» AVAILABLE RECORDS
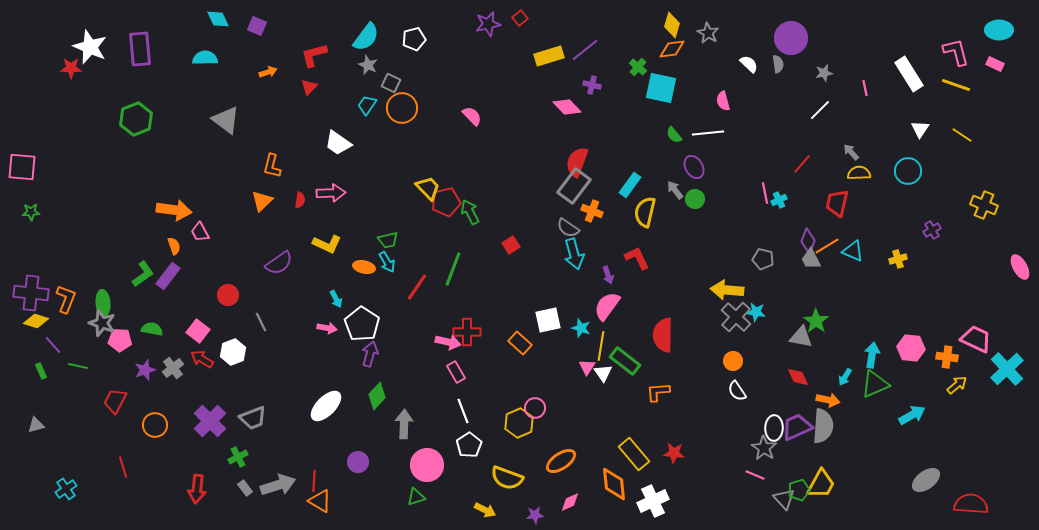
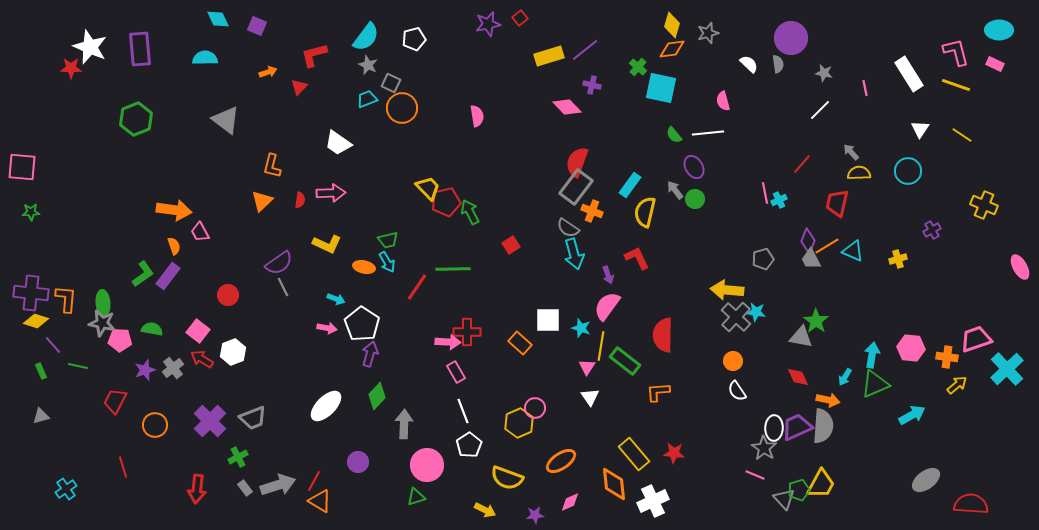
gray star at (708, 33): rotated 25 degrees clockwise
gray star at (824, 73): rotated 24 degrees clockwise
red triangle at (309, 87): moved 10 px left
cyan trapezoid at (367, 105): moved 6 px up; rotated 35 degrees clockwise
pink semicircle at (472, 116): moved 5 px right; rotated 35 degrees clockwise
gray rectangle at (574, 186): moved 2 px right, 1 px down
gray pentagon at (763, 259): rotated 30 degrees counterclockwise
green line at (453, 269): rotated 68 degrees clockwise
orange L-shape at (66, 299): rotated 16 degrees counterclockwise
cyan arrow at (336, 299): rotated 42 degrees counterclockwise
white square at (548, 320): rotated 12 degrees clockwise
gray line at (261, 322): moved 22 px right, 35 px up
gray star at (102, 323): rotated 8 degrees counterclockwise
pink trapezoid at (976, 339): rotated 44 degrees counterclockwise
pink arrow at (448, 342): rotated 10 degrees counterclockwise
white triangle at (603, 373): moved 13 px left, 24 px down
gray triangle at (36, 425): moved 5 px right, 9 px up
red line at (314, 481): rotated 25 degrees clockwise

» TASK BRIEF
From the data above, copy each line that has the string "right".

» EXERCISE SOLUTION
pink semicircle at (472, 116): moved 5 px right; rotated 35 degrees clockwise
gray rectangle at (574, 186): moved 2 px right, 1 px down
gray line at (261, 322): moved 22 px right, 35 px up
gray triangle at (36, 425): moved 5 px right, 9 px up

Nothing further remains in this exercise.